» EXERCISE DATA:

----

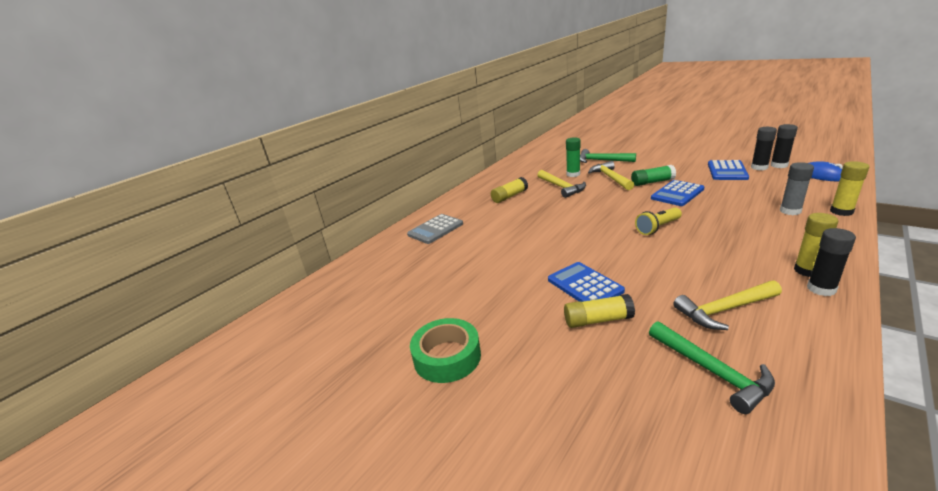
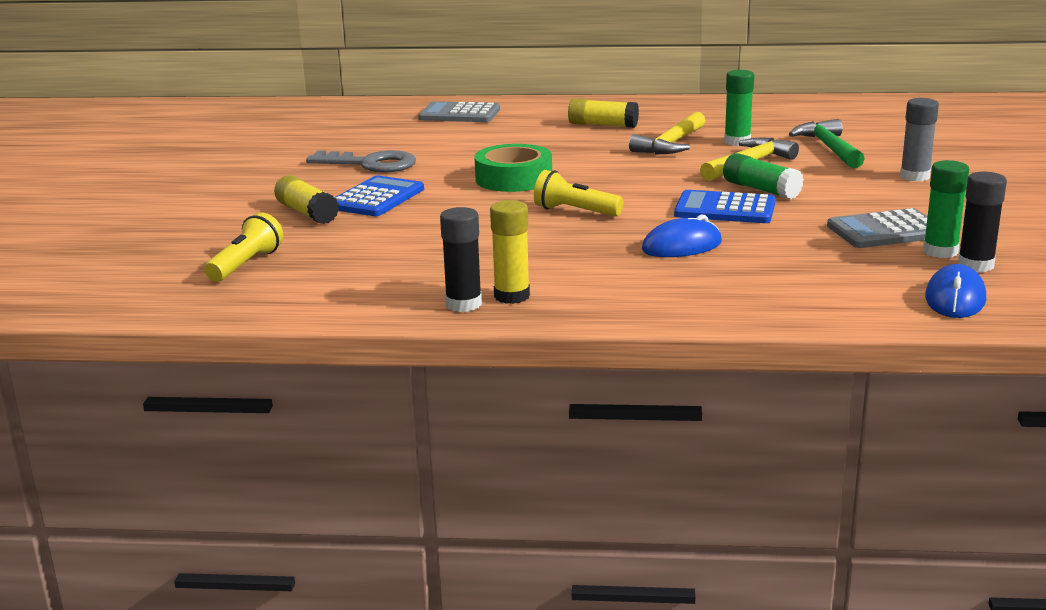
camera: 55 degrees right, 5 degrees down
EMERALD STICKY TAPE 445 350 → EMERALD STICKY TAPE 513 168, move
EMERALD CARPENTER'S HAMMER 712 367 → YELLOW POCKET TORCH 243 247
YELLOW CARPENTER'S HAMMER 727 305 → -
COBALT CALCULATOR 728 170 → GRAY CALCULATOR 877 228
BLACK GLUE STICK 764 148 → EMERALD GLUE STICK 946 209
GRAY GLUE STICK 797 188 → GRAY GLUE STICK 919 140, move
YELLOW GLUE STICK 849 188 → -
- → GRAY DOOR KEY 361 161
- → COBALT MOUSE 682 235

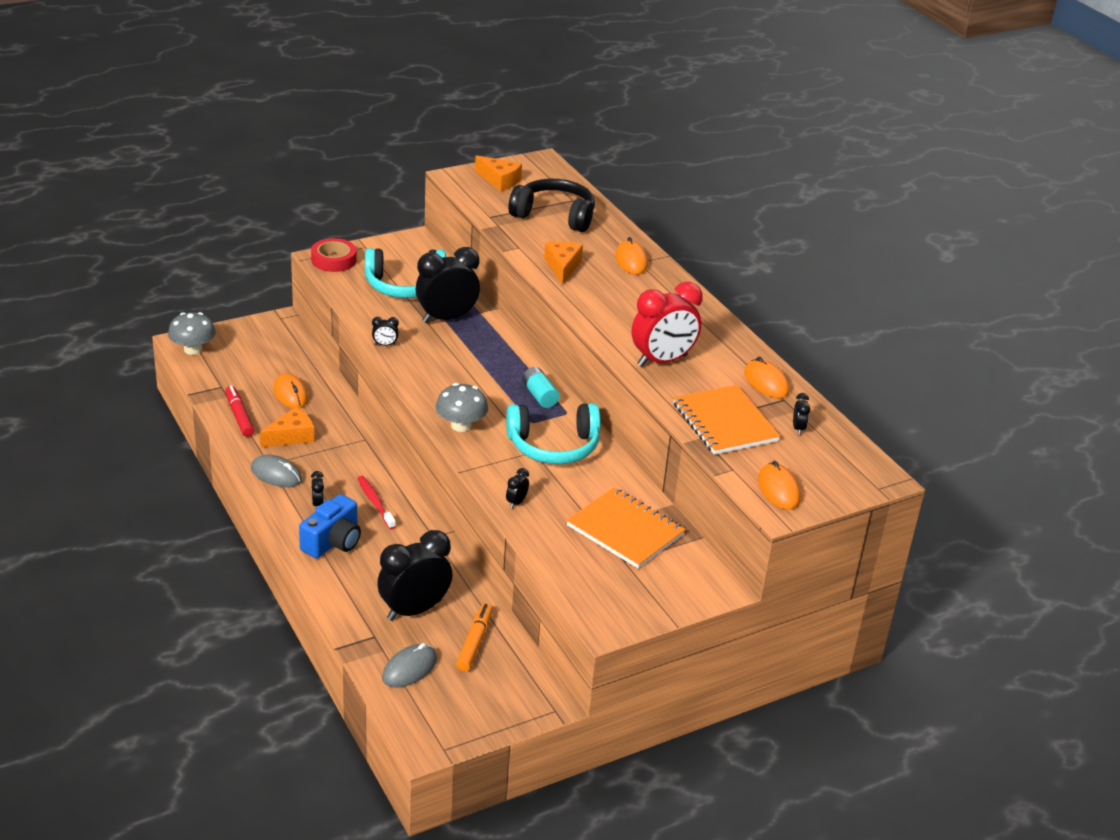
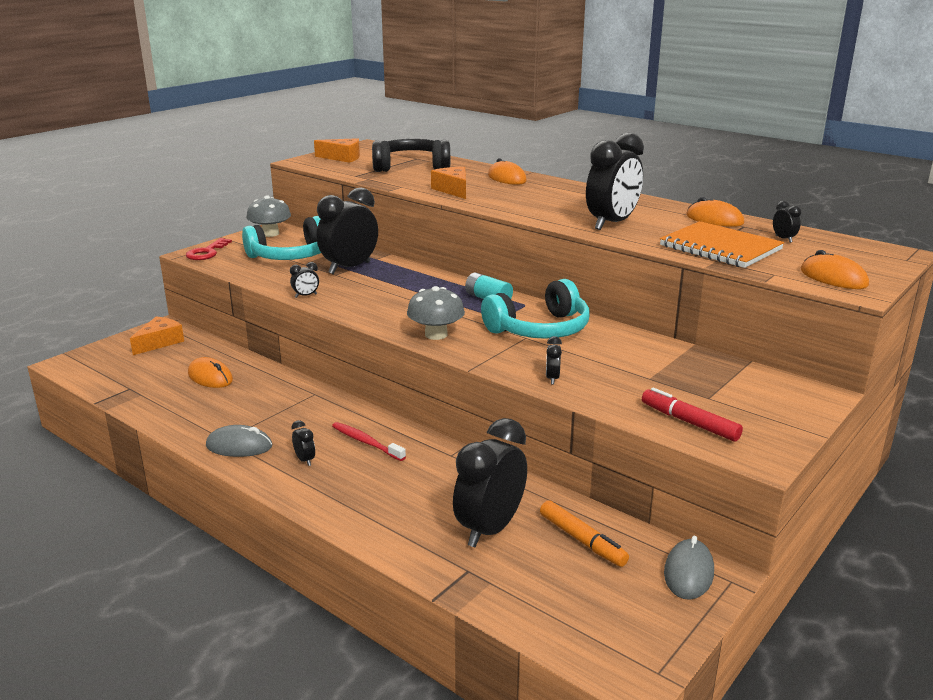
camera: 20 degrees left, 10 degrees down
GRAY MUSHROOM 192 333 → GRAY MUSHROOM 269 216, move
SCARLET MARKER PEN 239 411 → SCARLET MARKER PEN 692 415, move
ORANGE CHEESE 287 427 → ORANGE CHEESE 157 335, move
COBALT CAMERA 330 526 → -
SCARLET STICKY TAPE 334 255 → SCARLET DOOR KEY 209 249
GRAY MOUSE 409 665 → GRAY MOUSE 689 568, move
ORANGE MARKER PEN 474 637 → ORANGE MARKER PEN 584 533, 150 degrees clockwise
ORANGE EXERCISE BOOK 626 528 → -
SCARLET ALARM CLOCK 667 324 → BLACK ALARM CLOCK 615 181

----

Reproduce each entry exactly as written, but leave out the images.

camera: 55 degrees right, 5 degrees down
EMERALD STICKY TAPE 445 350 → EMERALD STICKY TAPE 513 168, move
EMERALD CARPENTER'S HAMMER 712 367 → YELLOW POCKET TORCH 243 247
YELLOW CARPENTER'S HAMMER 727 305 → -
COBALT CALCULATOR 728 170 → GRAY CALCULATOR 877 228
BLACK GLUE STICK 764 148 → EMERALD GLUE STICK 946 209
GRAY GLUE STICK 797 188 → GRAY GLUE STICK 919 140, move
YELLOW GLUE STICK 849 188 → -
- → GRAY DOOR KEY 361 161
- → COBALT MOUSE 682 235

camera: 20 degrees left, 10 degrees down
GRAY MUSHROOM 192 333 → GRAY MUSHROOM 269 216, move
SCARLET MARKER PEN 239 411 → SCARLET MARKER PEN 692 415, move
ORANGE CHEESE 287 427 → ORANGE CHEESE 157 335, move
COBALT CAMERA 330 526 → -
SCARLET STICKY TAPE 334 255 → SCARLET DOOR KEY 209 249
GRAY MOUSE 409 665 → GRAY MOUSE 689 568, move
ORANGE MARKER PEN 474 637 → ORANGE MARKER PEN 584 533, 150 degrees clockwise
ORANGE EXERCISE BOOK 626 528 → -
SCARLET ALARM CLOCK 667 324 → BLACK ALARM CLOCK 615 181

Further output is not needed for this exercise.